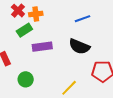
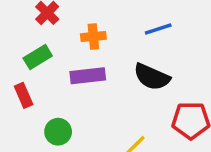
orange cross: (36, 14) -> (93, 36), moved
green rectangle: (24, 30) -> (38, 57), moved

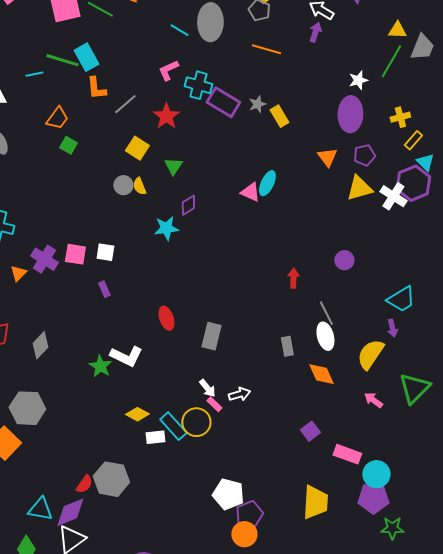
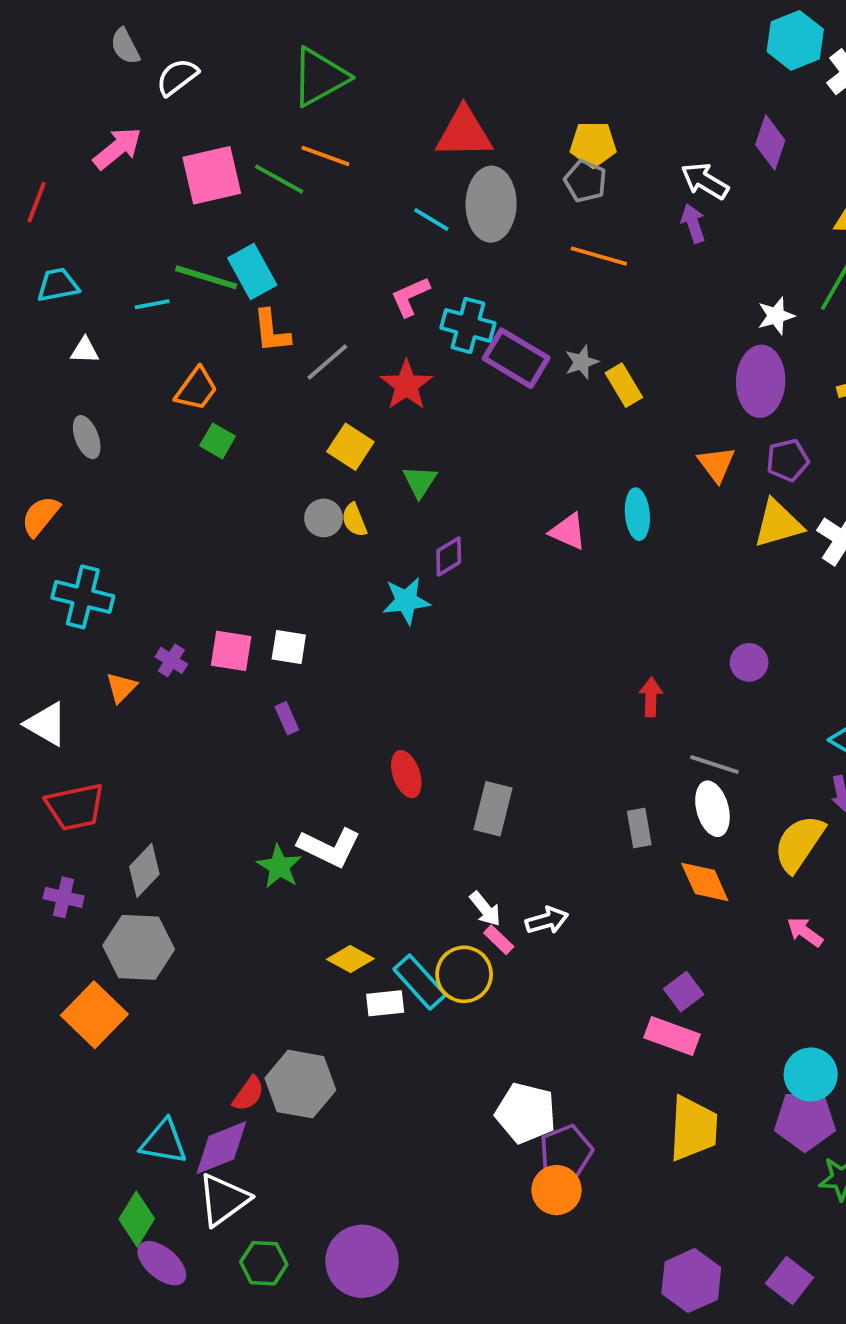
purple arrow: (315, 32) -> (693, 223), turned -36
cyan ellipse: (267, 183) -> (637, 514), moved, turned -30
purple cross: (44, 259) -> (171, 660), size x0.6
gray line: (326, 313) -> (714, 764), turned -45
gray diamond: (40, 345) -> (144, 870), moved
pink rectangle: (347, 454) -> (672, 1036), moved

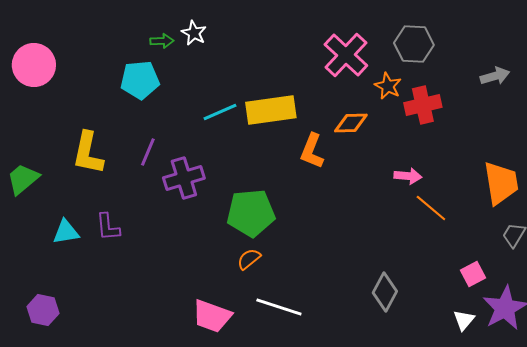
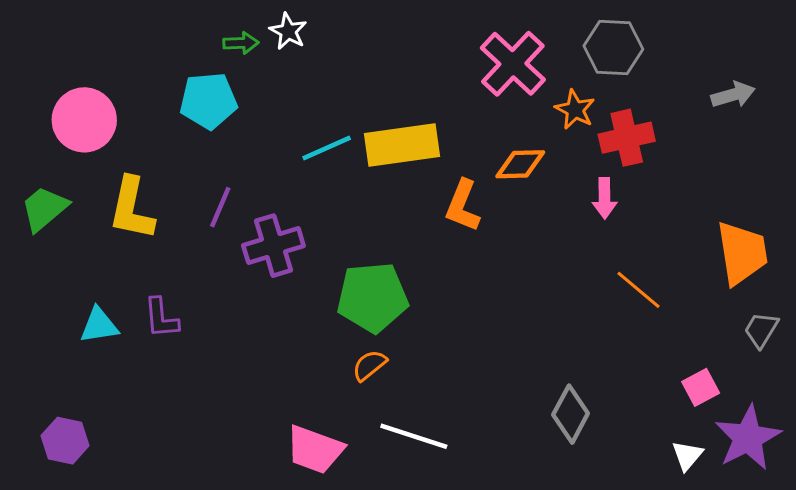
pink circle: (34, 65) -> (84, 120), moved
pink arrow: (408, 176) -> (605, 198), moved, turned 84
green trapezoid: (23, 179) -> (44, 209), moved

☆ ☆ ☆ ☆ ☆ ☆ ☆

▸ **Problem**: Output the line holding "pink circle: (34, 65) -> (84, 120), moved", then every later line through the end of the records above, exactly as given and nothing else.

▸ **Answer to this problem**:
pink circle: (34, 65) -> (84, 120), moved
pink arrow: (408, 176) -> (605, 198), moved, turned 84
green trapezoid: (23, 179) -> (44, 209), moved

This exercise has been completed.